[Before and after images]

■ ■ ■

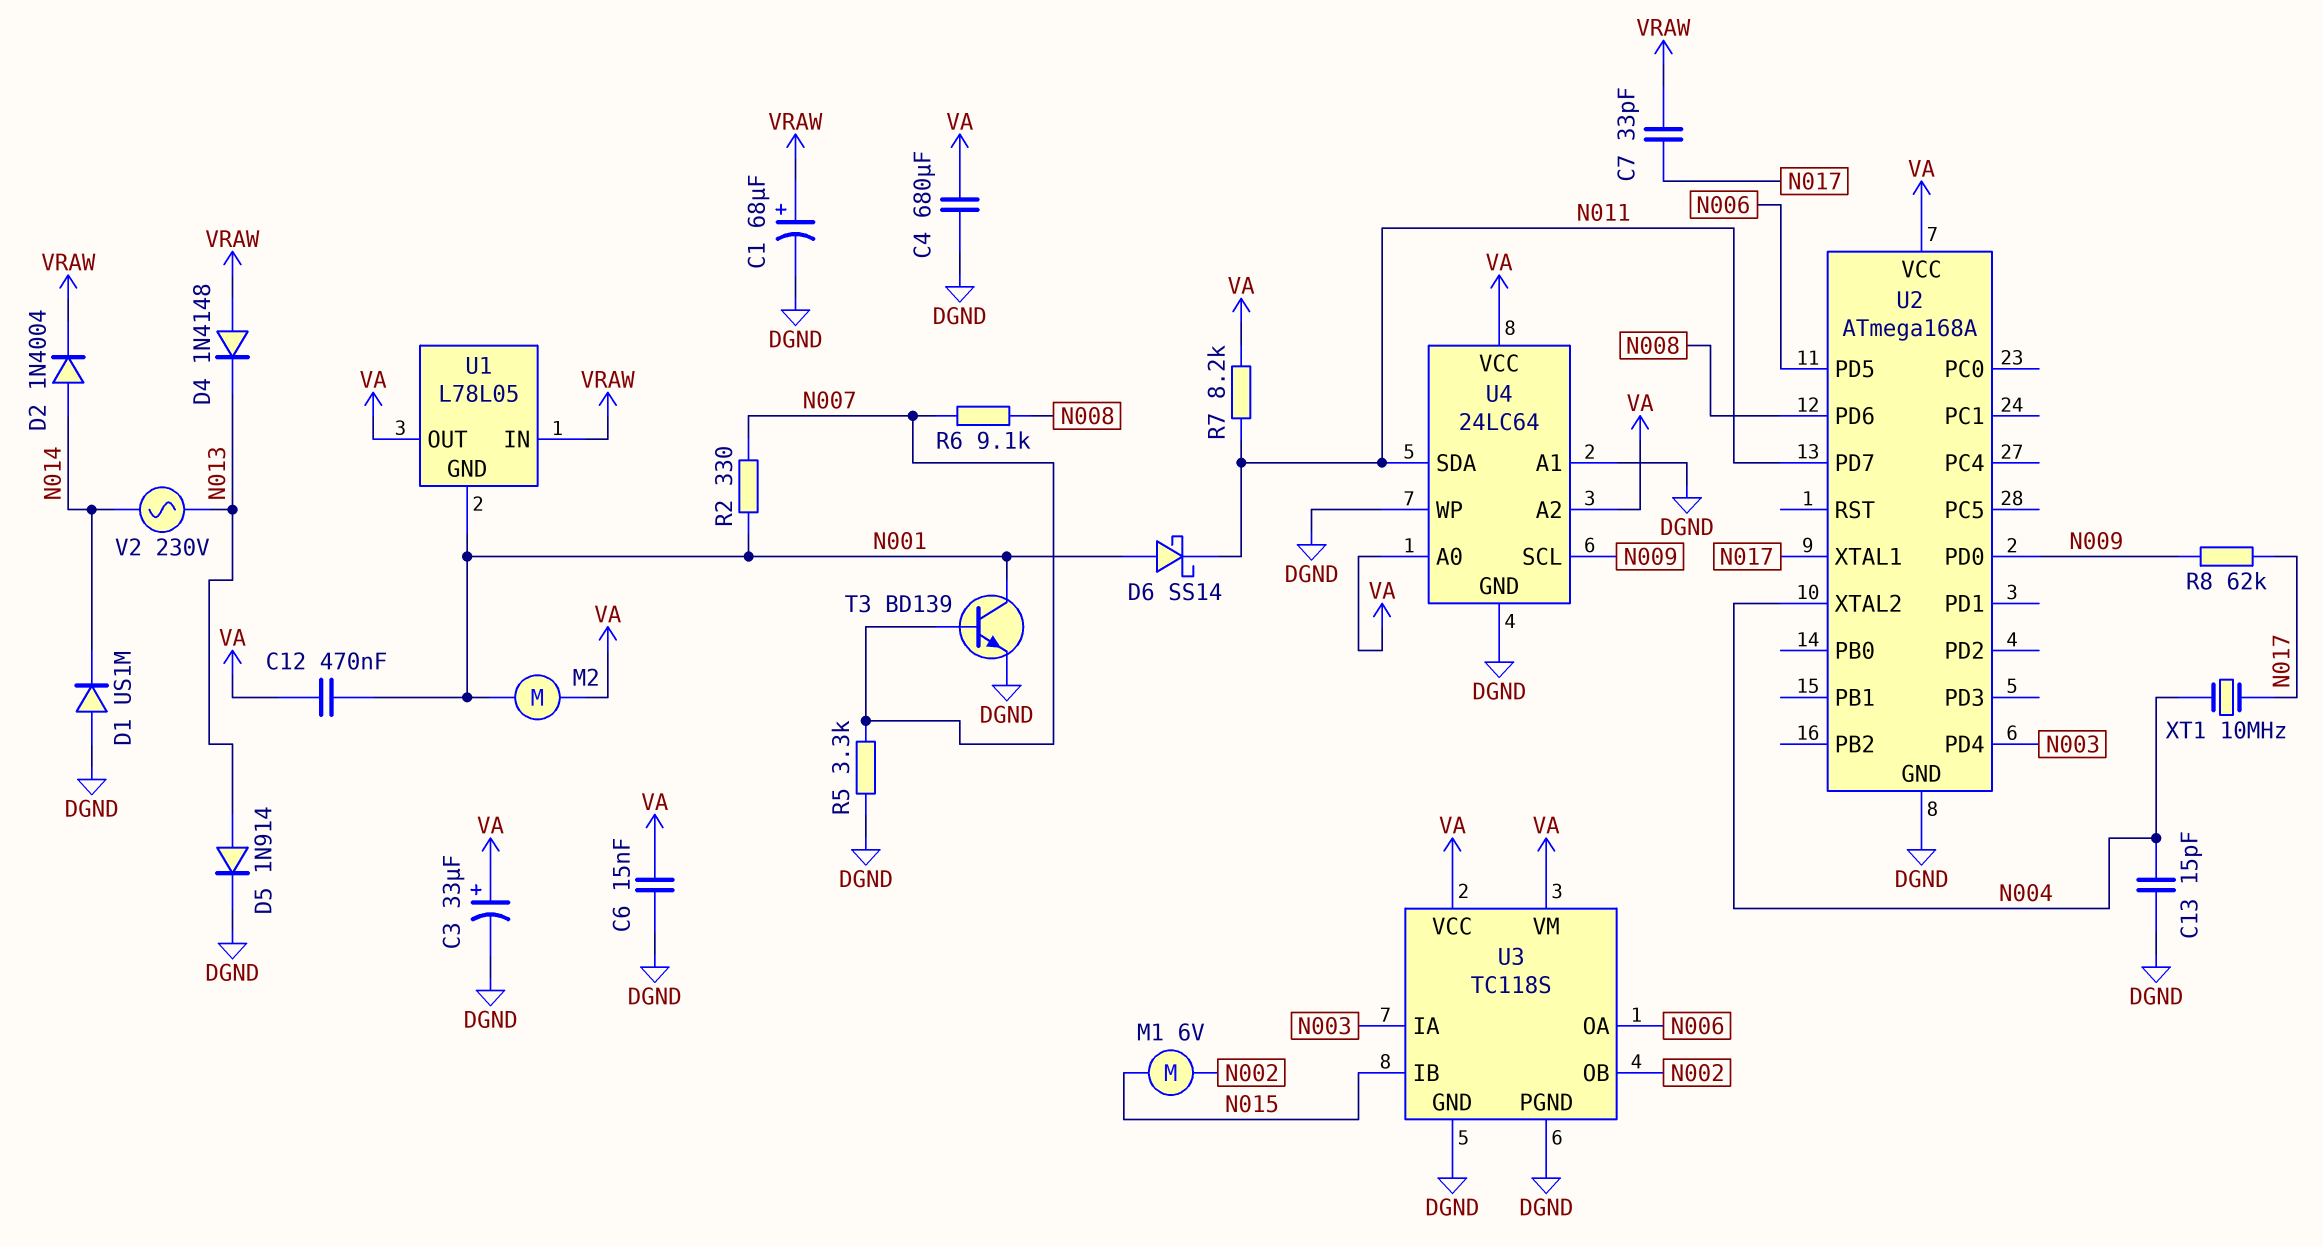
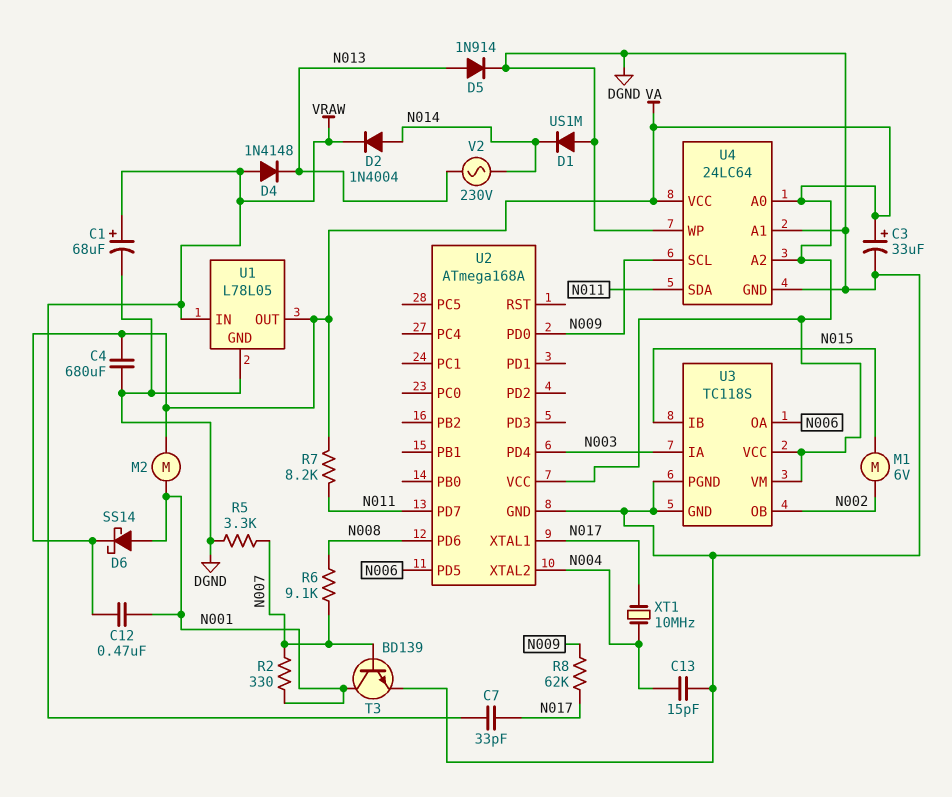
C6: 15nF (DGND, VA) -> none
D6: schottky SS14 (A N001, K N011) -> schottky SS14 (A N001, K VA)
U1 pin GND: N001 -> DGND

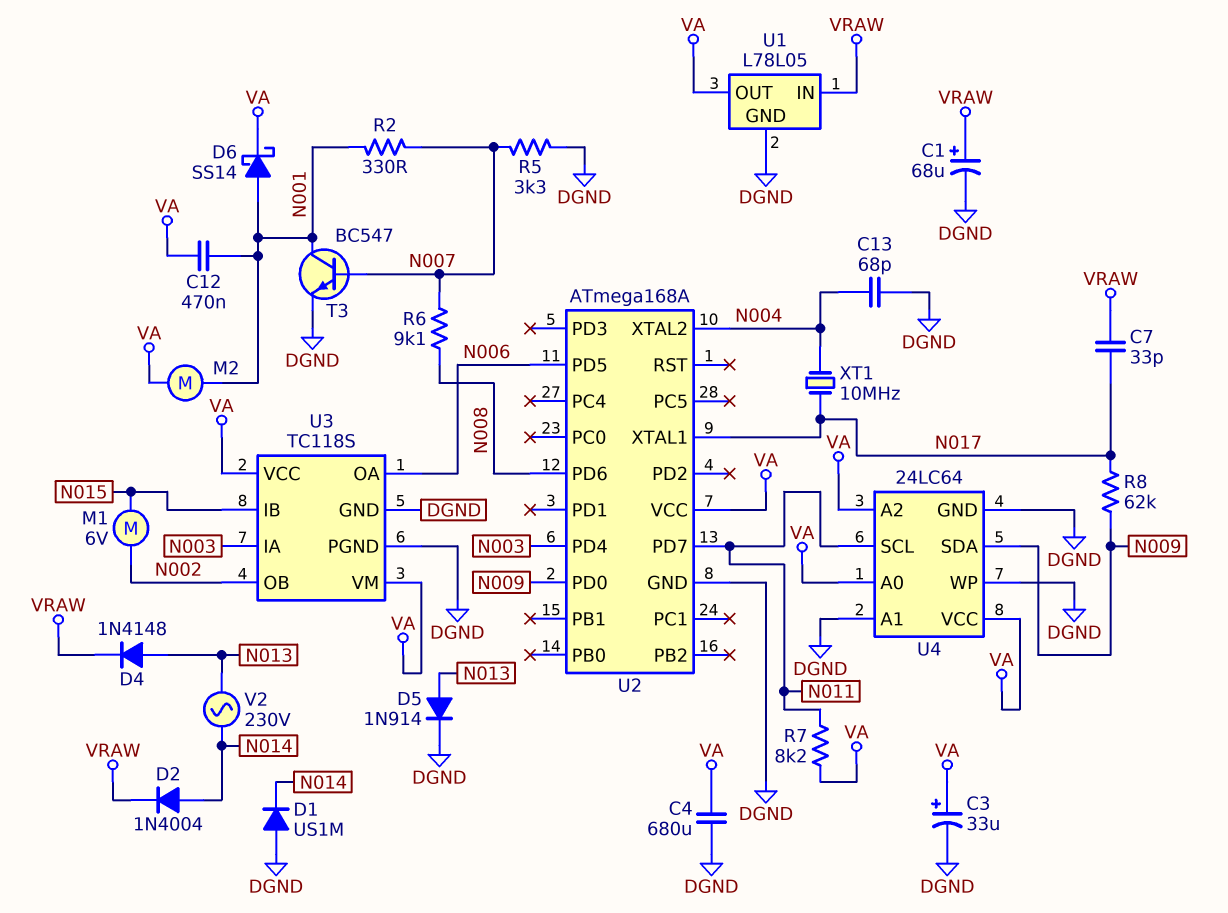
C13: 15pF (DGND, N004) -> 68pF (DGND, N004)
D4: diode 1N4148 (A VRAW, K N013) -> diode 1N4148 (A N013, K VRAW)
T3: NPN BD139 (B N007, C N001, E DGND) -> NPN BC547 (B N007, C N001, E DGND)
U4 pin SCL: N009 -> N011
U4 pin SDA: N011 -> N009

■ ■ ■

Give every record again without changing a word. Exclude the pictures.

C6: 15nF (DGND, VA) -> none
D6: schottky SS14 (A N001, K N011) -> schottky SS14 (A N001, K VA)
U1 pin GND: N001 -> DGND

C13: 15pF (DGND, N004) -> 68pF (DGND, N004)
D4: diode 1N4148 (A VRAW, K N013) -> diode 1N4148 (A N013, K VRAW)
T3: NPN BD139 (B N007, C N001, E DGND) -> NPN BC547 (B N007, C N001, E DGND)
U4 pin SCL: N009 -> N011
U4 pin SDA: N011 -> N009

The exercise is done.